# About this task:
Which lines of the entries contain the string "cone"? Copy each of them.

- - -

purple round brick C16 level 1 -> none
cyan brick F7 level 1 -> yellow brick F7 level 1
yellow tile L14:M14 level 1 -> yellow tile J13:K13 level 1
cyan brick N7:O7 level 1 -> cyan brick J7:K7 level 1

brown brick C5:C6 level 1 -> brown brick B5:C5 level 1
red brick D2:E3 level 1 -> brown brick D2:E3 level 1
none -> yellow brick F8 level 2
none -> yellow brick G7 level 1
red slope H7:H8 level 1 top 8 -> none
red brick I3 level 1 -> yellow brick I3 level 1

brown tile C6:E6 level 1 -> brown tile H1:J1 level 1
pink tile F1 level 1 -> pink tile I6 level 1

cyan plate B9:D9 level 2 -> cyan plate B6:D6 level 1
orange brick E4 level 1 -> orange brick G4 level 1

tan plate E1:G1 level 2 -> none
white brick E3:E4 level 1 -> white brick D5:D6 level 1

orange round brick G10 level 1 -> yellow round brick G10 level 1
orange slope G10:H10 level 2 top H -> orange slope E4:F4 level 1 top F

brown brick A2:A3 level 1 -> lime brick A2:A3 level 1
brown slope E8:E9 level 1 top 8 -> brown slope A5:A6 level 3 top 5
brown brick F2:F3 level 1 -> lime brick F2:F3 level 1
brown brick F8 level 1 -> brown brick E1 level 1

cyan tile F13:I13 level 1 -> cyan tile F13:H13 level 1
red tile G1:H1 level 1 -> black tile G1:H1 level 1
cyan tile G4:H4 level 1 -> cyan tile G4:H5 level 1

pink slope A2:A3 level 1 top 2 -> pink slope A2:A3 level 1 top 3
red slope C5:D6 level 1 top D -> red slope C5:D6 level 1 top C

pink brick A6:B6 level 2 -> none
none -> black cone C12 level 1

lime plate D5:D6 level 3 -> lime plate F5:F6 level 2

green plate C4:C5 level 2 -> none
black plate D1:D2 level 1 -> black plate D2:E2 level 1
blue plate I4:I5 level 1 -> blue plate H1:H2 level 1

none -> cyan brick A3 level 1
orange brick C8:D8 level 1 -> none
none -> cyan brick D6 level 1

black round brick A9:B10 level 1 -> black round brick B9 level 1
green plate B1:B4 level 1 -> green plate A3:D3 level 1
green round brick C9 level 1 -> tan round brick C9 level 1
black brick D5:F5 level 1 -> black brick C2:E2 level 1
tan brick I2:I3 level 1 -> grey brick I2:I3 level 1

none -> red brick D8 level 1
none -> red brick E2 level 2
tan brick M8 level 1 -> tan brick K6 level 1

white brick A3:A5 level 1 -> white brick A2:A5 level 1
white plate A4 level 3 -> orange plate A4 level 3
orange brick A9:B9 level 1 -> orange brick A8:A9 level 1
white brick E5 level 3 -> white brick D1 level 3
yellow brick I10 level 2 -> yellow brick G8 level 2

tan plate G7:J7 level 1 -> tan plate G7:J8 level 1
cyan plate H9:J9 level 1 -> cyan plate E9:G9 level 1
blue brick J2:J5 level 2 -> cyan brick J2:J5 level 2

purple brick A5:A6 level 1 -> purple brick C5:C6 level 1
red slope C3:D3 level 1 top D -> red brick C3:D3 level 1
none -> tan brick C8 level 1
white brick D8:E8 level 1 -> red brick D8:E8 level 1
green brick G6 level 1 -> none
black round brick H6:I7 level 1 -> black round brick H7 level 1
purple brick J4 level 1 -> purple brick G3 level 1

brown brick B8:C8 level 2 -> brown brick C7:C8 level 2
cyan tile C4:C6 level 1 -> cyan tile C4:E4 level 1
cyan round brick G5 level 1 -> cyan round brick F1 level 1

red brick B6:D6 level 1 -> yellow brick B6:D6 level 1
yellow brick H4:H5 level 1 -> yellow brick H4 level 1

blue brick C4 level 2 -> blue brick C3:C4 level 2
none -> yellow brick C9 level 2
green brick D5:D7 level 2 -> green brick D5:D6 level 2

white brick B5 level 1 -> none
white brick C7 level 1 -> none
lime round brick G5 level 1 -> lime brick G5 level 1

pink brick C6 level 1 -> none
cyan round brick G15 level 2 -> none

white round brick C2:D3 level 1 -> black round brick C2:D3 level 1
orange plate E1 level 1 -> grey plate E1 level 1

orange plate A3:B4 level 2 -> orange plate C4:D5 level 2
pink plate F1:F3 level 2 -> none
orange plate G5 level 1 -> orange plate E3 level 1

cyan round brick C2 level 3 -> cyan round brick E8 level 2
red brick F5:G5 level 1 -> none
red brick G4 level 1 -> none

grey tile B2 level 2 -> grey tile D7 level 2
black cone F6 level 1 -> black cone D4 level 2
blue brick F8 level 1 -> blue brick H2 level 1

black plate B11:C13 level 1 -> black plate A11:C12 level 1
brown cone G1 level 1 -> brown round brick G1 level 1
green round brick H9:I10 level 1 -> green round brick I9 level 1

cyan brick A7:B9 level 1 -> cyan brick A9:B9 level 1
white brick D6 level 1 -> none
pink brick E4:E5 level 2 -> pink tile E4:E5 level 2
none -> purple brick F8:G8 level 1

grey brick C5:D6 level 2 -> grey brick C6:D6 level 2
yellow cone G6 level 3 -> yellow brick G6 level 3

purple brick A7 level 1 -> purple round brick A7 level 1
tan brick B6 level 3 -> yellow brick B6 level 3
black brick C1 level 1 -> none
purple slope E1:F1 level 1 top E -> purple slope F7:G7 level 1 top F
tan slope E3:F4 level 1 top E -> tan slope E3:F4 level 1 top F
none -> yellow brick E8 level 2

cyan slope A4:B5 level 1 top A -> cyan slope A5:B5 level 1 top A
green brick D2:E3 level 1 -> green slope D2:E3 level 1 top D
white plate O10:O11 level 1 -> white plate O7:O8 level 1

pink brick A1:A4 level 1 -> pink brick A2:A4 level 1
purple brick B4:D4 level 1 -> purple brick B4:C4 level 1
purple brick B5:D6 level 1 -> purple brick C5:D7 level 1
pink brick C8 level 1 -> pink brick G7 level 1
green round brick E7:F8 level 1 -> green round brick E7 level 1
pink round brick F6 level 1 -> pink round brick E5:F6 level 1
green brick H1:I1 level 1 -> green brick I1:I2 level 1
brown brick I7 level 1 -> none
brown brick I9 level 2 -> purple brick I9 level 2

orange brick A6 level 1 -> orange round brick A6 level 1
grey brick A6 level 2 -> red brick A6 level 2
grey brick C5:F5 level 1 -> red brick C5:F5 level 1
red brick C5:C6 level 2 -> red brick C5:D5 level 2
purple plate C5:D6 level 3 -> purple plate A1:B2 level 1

- - -

# Solution to this problem:
none -> black cone C12 level 1
black cone F6 level 1 -> black cone D4 level 2
brown cone G1 level 1 -> brown round brick G1 level 1
yellow cone G6 level 3 -> yellow brick G6 level 3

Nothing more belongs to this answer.